:: The task ::
Can you repeat the lines in the records below word for word, from the line with "Aldermouth (865, 1332)" to the line with "center [756, 136].", and nothing else?

:: Text and element pointing records ::
↓
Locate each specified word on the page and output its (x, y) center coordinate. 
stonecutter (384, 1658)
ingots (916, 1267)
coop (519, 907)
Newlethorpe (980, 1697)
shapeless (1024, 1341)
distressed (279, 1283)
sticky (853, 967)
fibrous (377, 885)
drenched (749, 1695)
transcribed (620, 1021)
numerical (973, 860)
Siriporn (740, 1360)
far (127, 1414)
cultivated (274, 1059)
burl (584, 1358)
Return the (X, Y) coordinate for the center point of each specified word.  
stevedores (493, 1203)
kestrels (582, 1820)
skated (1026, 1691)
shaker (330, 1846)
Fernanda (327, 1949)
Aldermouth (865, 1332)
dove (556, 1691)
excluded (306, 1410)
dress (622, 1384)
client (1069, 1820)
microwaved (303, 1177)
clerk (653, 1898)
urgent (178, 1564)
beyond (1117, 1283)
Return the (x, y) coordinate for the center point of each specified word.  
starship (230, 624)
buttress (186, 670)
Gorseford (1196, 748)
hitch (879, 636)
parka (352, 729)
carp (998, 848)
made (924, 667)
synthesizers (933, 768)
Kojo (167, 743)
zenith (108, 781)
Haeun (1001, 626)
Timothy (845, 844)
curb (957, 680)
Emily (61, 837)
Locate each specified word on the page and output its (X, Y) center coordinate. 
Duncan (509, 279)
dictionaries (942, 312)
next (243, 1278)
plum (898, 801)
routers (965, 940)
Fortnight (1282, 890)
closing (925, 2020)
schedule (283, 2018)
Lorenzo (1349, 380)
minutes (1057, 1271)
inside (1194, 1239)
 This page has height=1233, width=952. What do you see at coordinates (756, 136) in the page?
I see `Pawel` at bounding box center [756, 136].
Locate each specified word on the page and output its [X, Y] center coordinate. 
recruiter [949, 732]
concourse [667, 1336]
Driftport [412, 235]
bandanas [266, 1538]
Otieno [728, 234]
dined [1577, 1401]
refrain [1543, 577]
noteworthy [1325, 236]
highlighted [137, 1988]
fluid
↑
:: Output of the task ::
Aldermouth (865, 1332)
dove (556, 1691)
excluded (306, 1410)
dress (622, 1384)
client (1069, 1820)
microwaved (303, 1177)
clerk (653, 1898)
urgent (178, 1564)
beyond (1117, 1283)
Return the (x, y) coordinate for the center point of each specified word.  
starship (230, 624)
buttress (186, 670)
Gorseford (1196, 748)
hitch (879, 636)
parka (352, 729)
carp (998, 848)
made (924, 667)
synthesizers (933, 768)
Kojo (167, 743)
zenith (108, 781)
Haeun (1001, 626)
Timothy (845, 844)
curb (957, 680)
Emily (61, 837)
Locate each specified word on the page and output its (X, Y) center coordinate. 
Duncan (509, 279)
dictionaries (942, 312)
next (243, 1278)
plum (898, 801)
routers (965, 940)
Fortnight (1282, 890)
closing (925, 2020)
schedule (283, 2018)
Lorenzo (1349, 380)
minutes (1057, 1271)
inside (1194, 1239)
 This page has height=1233, width=952. What do you see at coordinates (756, 136) in the page?
I see `Pawel` at bounding box center [756, 136].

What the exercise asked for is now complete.